Search the data for the word "calculator". Reproduce every line where it is found.
---- Data provided
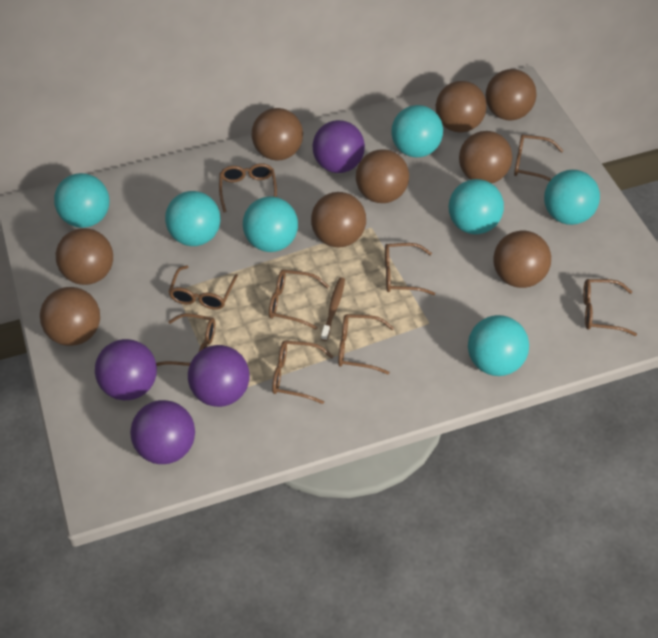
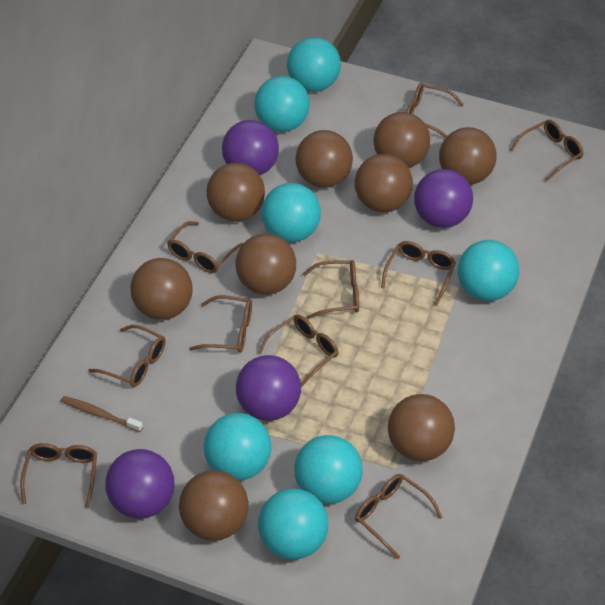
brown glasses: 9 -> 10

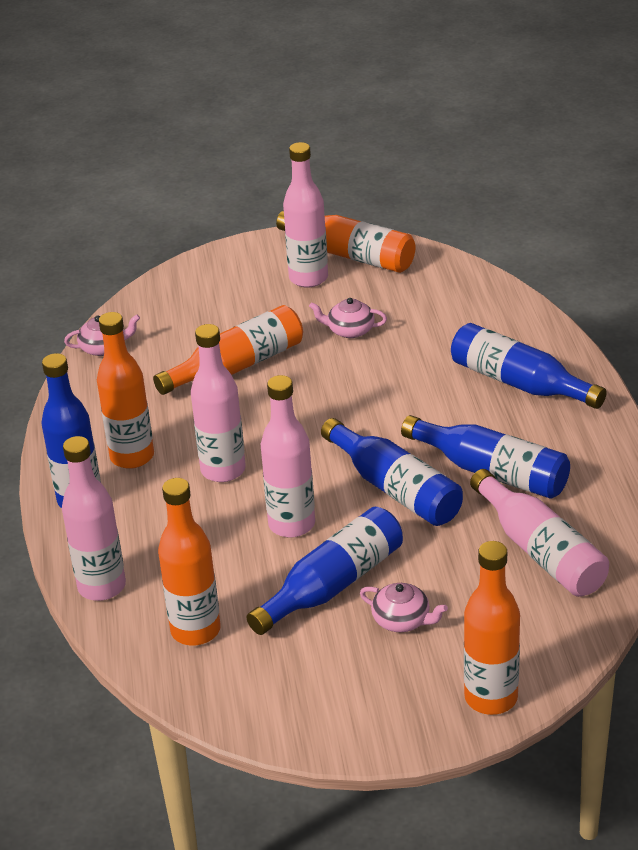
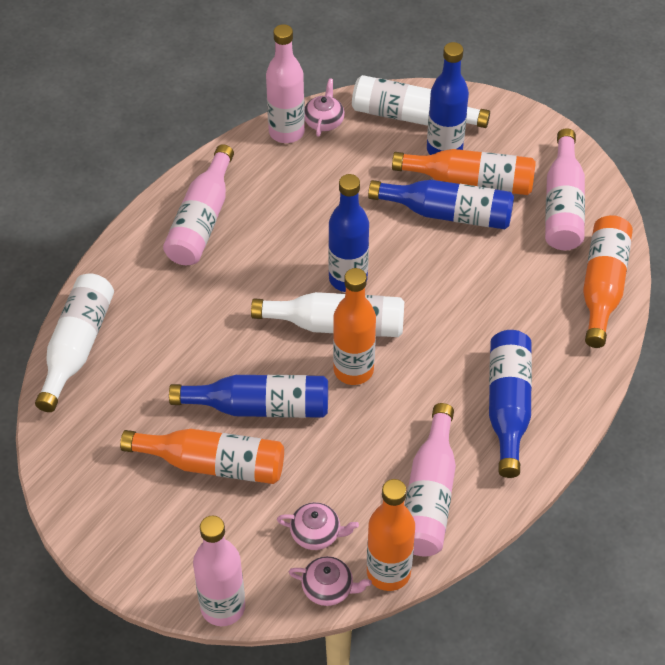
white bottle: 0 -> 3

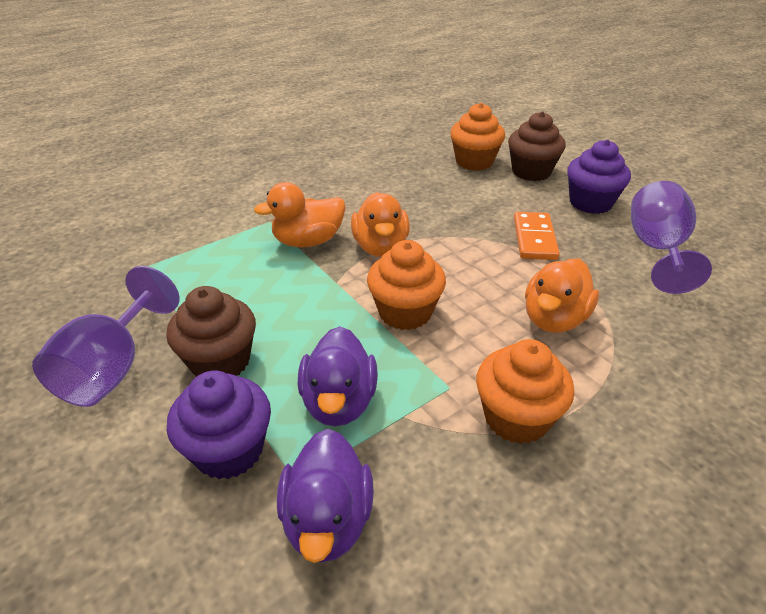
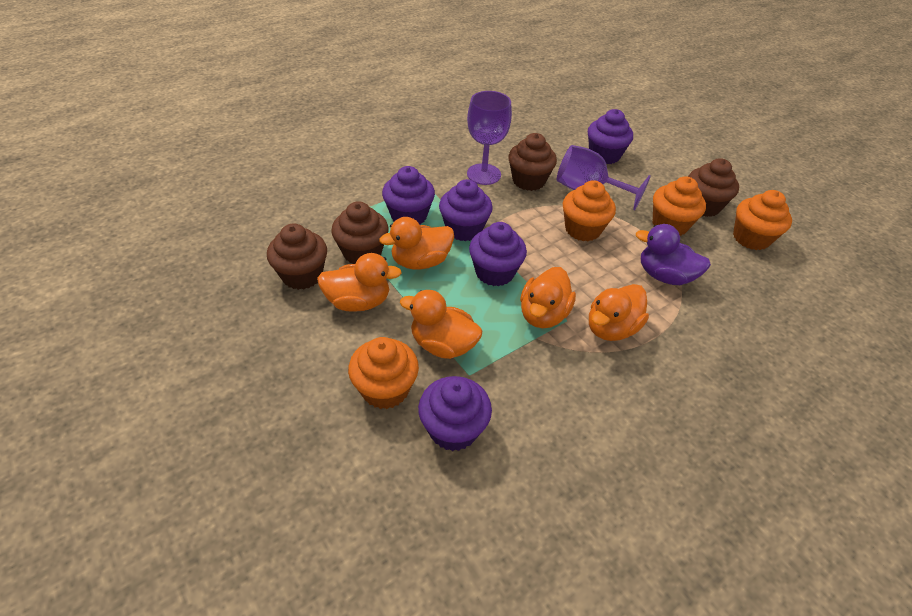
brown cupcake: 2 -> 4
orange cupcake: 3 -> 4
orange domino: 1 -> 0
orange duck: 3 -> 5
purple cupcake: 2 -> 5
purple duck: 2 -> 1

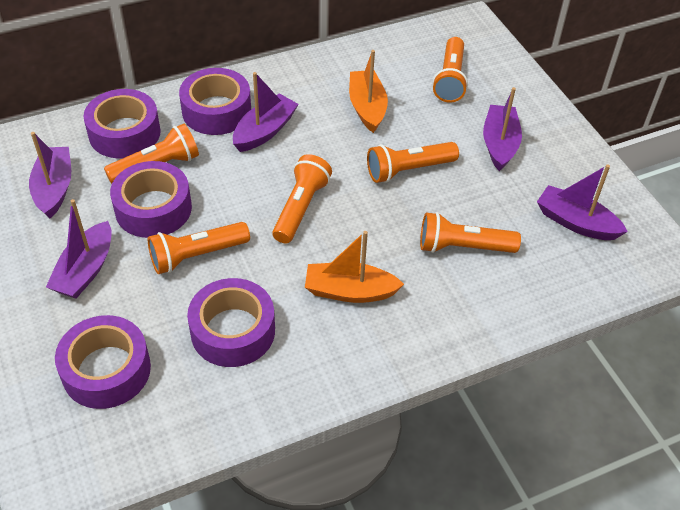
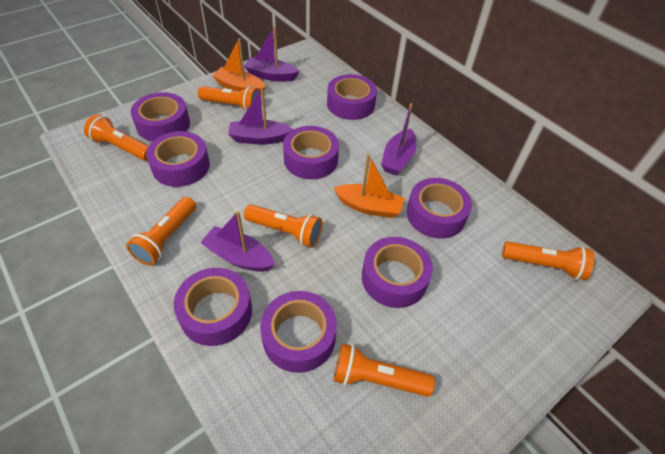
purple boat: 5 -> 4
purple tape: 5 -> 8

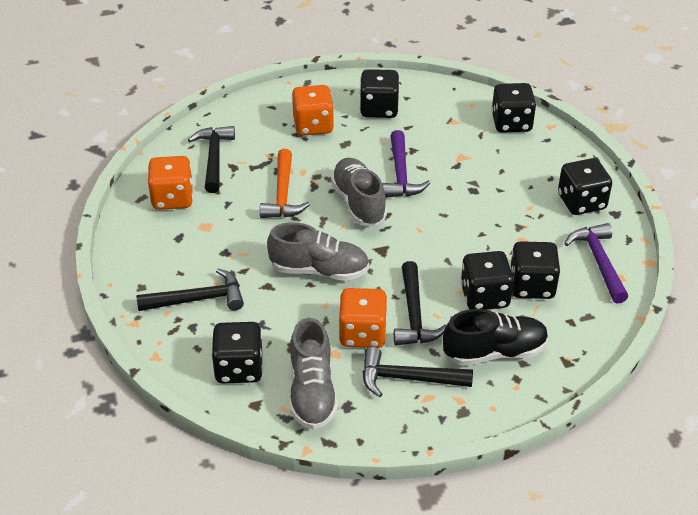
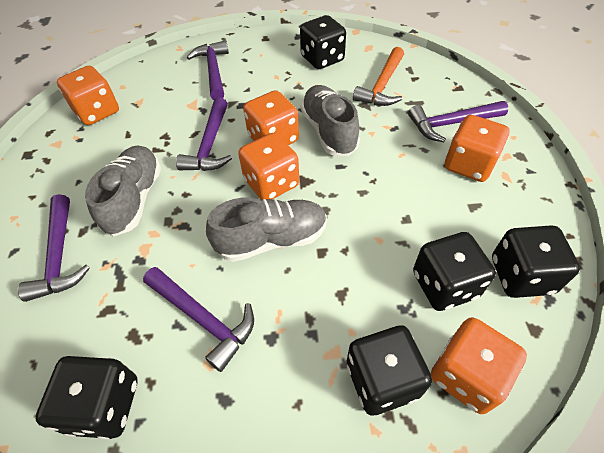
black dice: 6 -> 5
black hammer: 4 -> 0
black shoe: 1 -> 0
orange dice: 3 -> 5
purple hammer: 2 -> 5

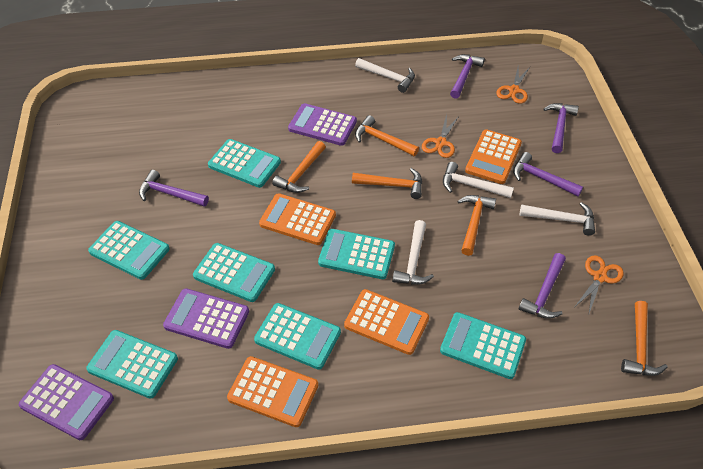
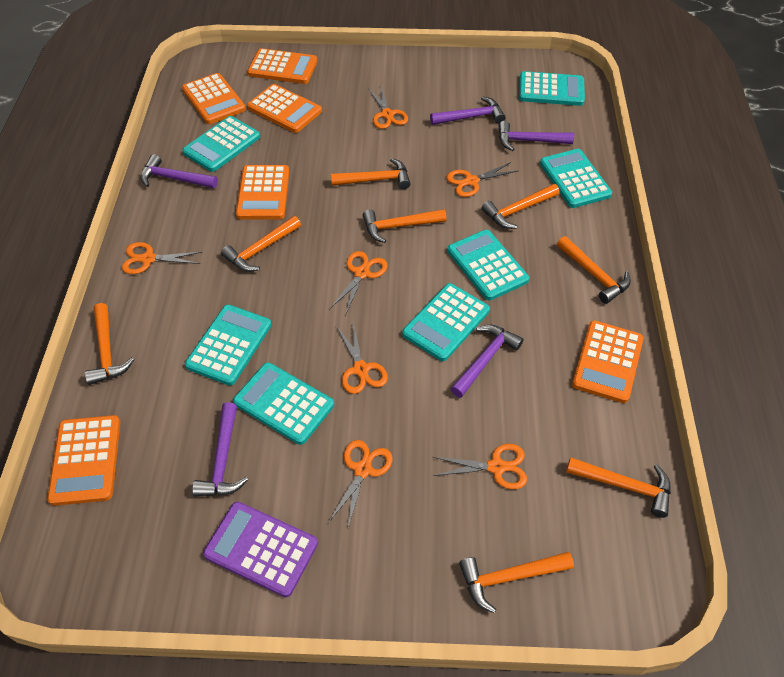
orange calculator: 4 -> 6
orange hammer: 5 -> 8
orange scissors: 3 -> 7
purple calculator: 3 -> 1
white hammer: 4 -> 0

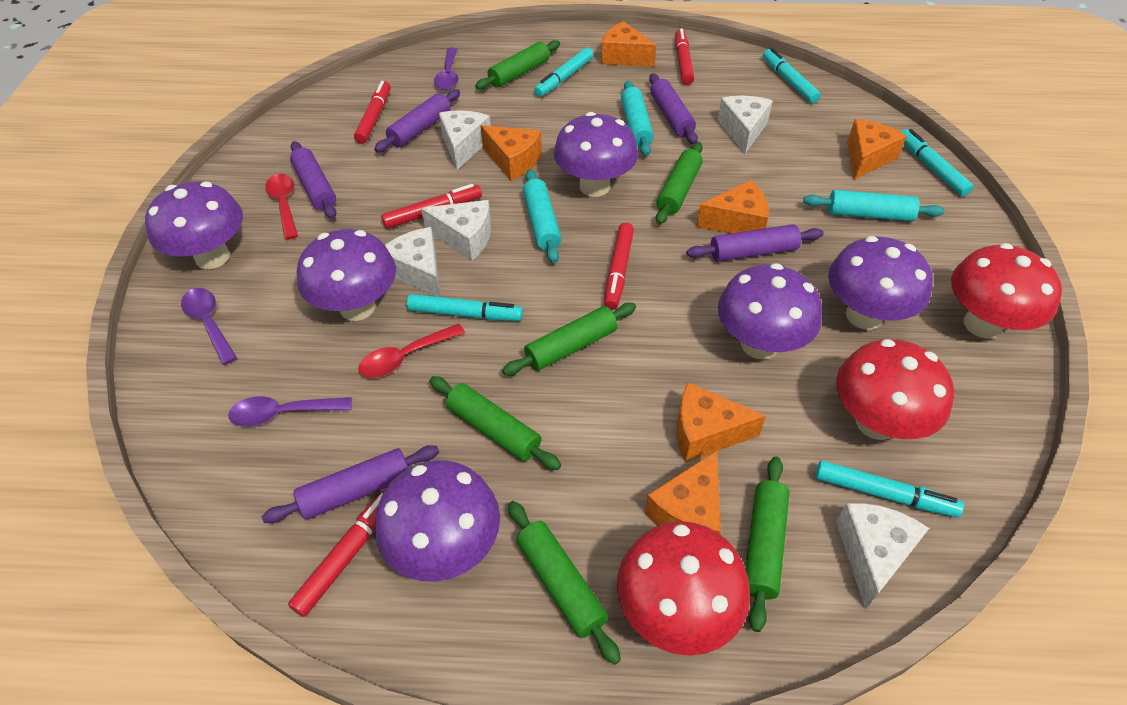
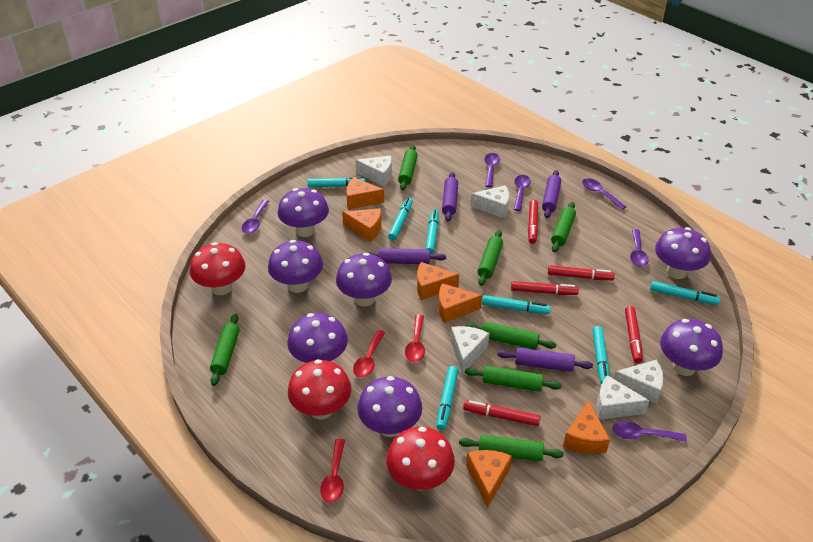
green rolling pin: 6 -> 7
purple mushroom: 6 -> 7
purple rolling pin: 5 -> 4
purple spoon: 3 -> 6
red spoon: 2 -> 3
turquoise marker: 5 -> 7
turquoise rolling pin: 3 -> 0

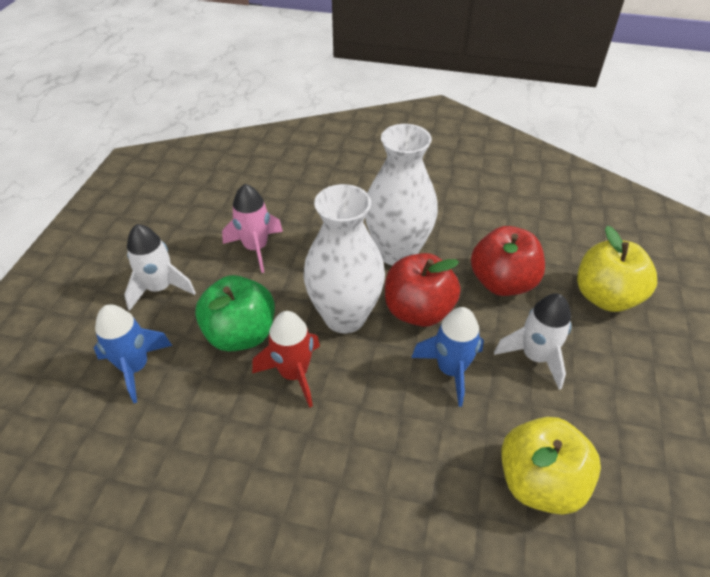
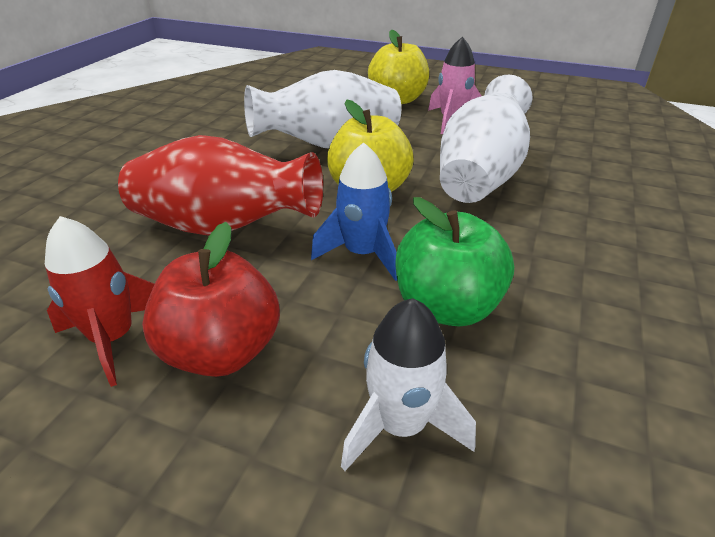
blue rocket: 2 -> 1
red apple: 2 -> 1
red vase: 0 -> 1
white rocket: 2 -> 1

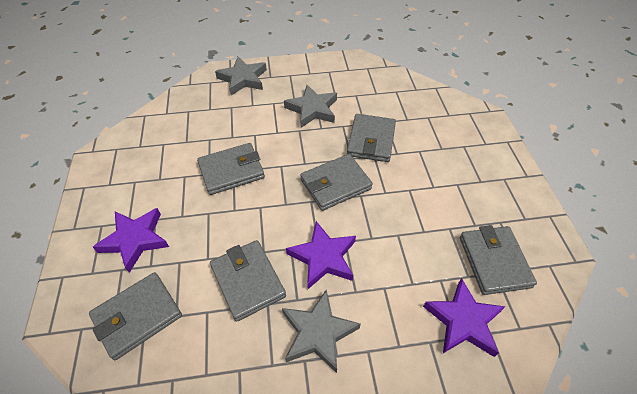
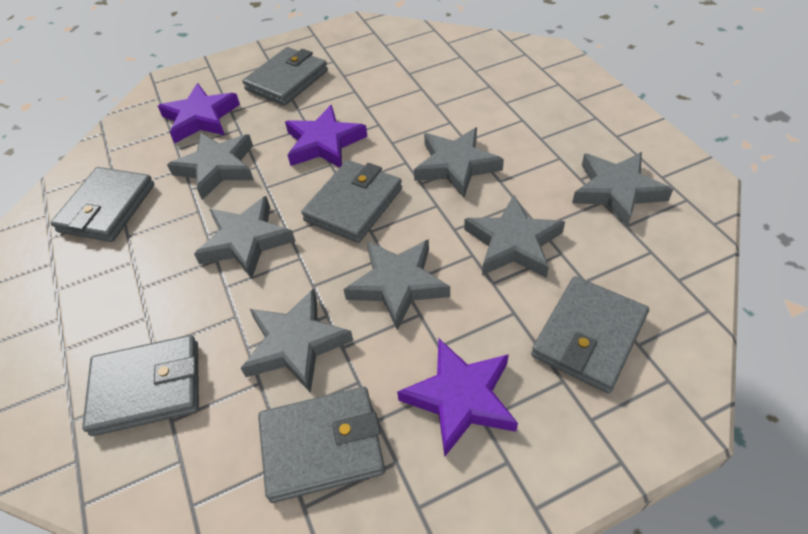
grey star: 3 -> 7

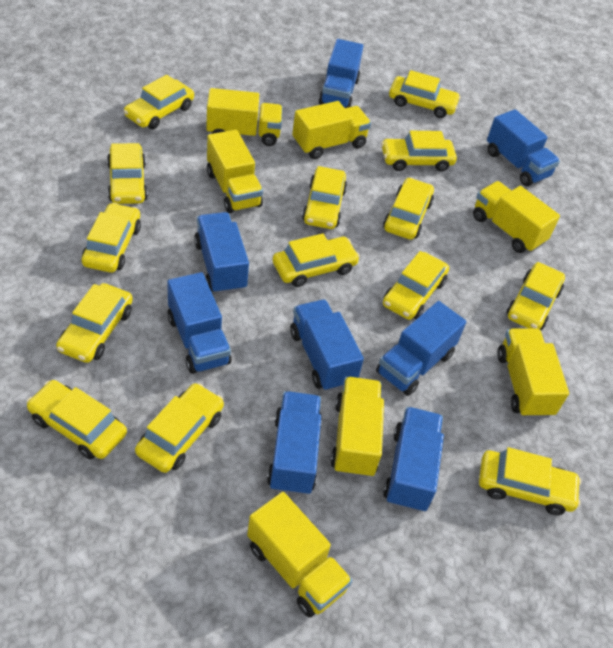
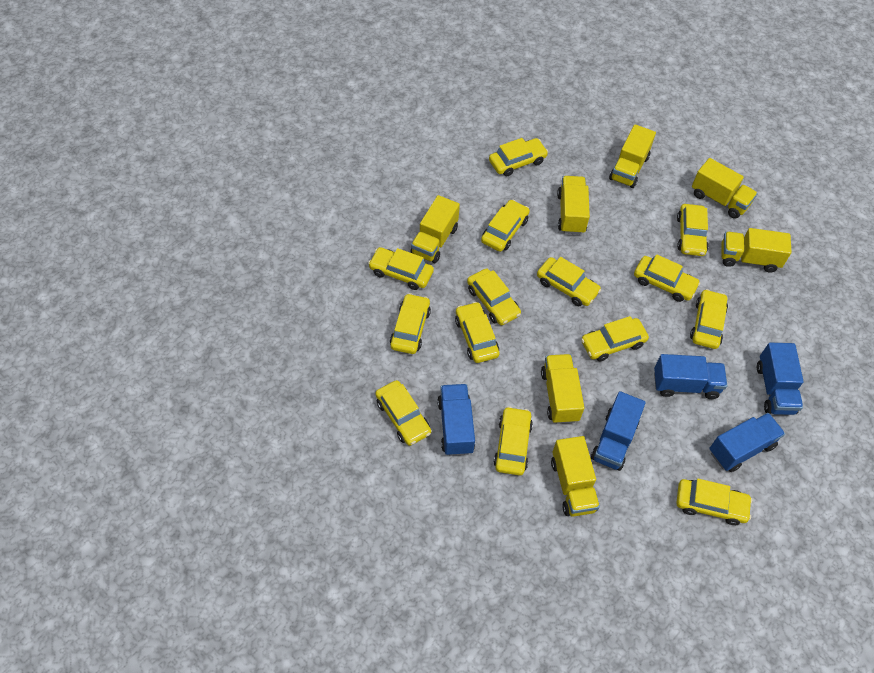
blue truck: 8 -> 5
--------
▸ **Written solution**:
orange calculator: 4 -> 6
purple calculator: 3 -> 1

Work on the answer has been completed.